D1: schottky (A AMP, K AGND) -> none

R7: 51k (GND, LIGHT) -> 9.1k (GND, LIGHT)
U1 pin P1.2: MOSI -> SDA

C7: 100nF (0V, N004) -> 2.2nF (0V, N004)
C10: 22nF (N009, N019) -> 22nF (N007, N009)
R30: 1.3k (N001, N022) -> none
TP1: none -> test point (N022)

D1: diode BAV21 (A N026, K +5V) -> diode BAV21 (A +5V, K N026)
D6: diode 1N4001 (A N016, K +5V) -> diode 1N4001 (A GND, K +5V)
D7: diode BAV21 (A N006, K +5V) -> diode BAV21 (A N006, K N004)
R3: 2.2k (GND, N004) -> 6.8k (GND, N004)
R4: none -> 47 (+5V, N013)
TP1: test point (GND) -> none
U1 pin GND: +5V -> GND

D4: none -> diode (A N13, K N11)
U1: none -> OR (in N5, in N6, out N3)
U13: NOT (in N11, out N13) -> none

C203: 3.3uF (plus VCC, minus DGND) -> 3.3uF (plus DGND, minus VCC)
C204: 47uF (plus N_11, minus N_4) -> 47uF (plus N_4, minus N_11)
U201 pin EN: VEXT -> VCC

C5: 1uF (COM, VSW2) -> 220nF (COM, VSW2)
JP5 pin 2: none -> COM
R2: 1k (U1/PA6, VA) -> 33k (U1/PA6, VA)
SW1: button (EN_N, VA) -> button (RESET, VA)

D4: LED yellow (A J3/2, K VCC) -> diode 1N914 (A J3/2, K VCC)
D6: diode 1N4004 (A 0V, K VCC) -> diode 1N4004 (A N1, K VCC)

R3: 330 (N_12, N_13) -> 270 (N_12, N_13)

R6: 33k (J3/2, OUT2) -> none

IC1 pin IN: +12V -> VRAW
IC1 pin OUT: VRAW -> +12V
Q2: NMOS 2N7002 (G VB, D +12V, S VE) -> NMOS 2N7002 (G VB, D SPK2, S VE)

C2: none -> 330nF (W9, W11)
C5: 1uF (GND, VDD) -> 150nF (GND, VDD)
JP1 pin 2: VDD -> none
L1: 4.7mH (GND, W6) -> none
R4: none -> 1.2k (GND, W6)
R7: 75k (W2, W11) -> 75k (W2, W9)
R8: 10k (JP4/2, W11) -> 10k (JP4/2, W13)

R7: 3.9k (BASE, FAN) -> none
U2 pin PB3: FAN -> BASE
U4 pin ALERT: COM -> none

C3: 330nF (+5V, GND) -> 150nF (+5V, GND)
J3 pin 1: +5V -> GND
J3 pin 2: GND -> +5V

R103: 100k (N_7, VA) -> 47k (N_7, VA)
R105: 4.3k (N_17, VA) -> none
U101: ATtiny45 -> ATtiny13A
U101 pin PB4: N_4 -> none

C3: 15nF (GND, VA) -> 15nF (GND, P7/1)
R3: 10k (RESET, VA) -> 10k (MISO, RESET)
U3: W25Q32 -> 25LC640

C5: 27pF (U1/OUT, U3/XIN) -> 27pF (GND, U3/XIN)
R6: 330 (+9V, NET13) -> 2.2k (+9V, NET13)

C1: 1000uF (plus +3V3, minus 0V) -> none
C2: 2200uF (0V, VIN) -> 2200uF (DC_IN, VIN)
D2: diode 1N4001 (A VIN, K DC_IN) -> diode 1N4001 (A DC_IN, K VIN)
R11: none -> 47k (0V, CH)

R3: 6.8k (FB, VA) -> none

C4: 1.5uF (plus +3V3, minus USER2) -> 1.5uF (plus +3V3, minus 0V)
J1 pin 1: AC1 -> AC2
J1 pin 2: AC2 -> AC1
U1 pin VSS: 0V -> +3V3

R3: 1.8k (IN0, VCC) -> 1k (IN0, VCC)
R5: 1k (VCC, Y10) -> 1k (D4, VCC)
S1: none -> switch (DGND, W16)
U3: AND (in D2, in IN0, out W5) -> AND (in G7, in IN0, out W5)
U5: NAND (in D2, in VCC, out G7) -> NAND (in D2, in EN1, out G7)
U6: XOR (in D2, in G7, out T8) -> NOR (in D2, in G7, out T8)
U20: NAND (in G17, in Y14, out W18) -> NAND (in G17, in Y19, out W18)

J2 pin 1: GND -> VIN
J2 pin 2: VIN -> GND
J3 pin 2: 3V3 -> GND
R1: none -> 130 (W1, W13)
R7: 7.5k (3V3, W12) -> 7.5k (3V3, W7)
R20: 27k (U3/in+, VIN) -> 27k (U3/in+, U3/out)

WHAT IS NEEDED:
Find all lines in the records that hold the word "minus". Copy them.

SOLUTION BELOW:
C203: 3.3uF (plus VCC, minus DGND) -> 3.3uF (plus DGND, minus VCC)
C204: 47uF (plus N_11, minus N_4) -> 47uF (plus N_4, minus N_11)
C1: 1000uF (plus +3V3, minus 0V) -> none
C4: 1.5uF (plus +3V3, minus USER2) -> 1.5uF (plus +3V3, minus 0V)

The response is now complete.